(DATA PROVIDED)

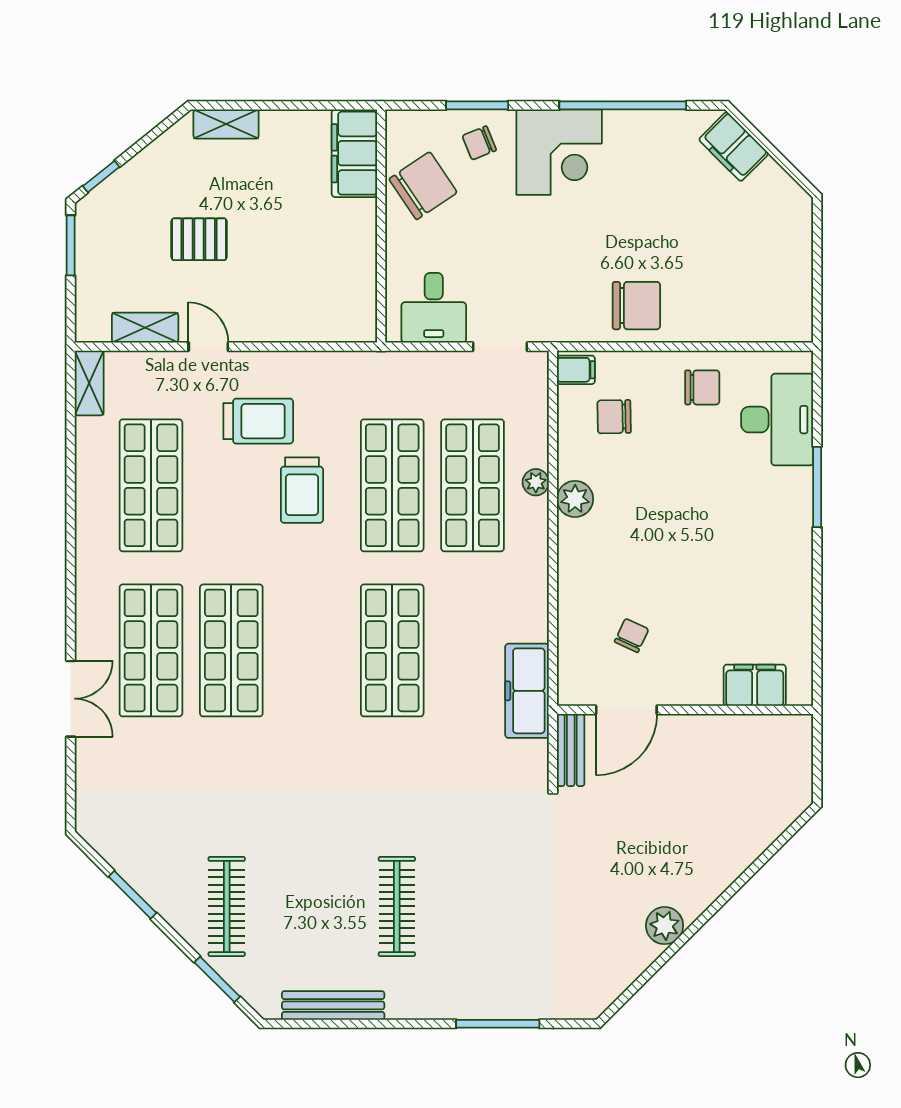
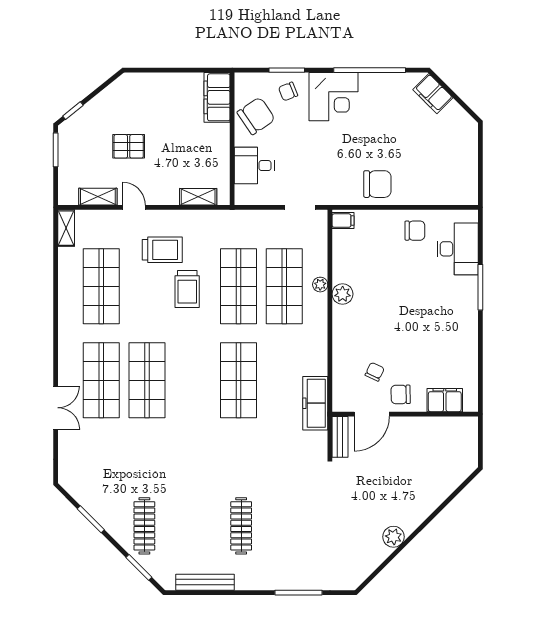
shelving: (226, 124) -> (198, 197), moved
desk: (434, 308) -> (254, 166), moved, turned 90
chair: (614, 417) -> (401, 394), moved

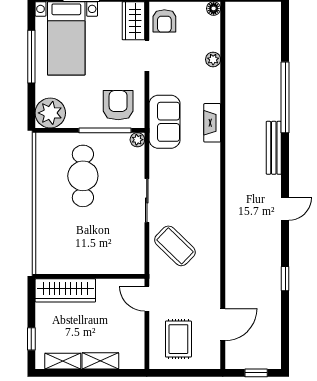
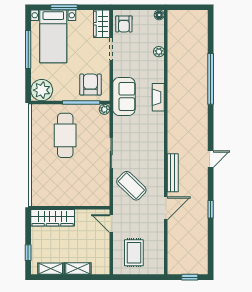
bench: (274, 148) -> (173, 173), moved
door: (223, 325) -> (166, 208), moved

(End DATA PROVIDED)

PROBLEM TO SOLVE.
Reproduce each line of the records exactly and exclude any images.

PROBLEM SOLUTION.
shelving: (226, 124) -> (198, 197), moved
desk: (434, 308) -> (254, 166), moved, turned 90
chair: (614, 417) -> (401, 394), moved

bench: (274, 148) -> (173, 173), moved
door: (223, 325) -> (166, 208), moved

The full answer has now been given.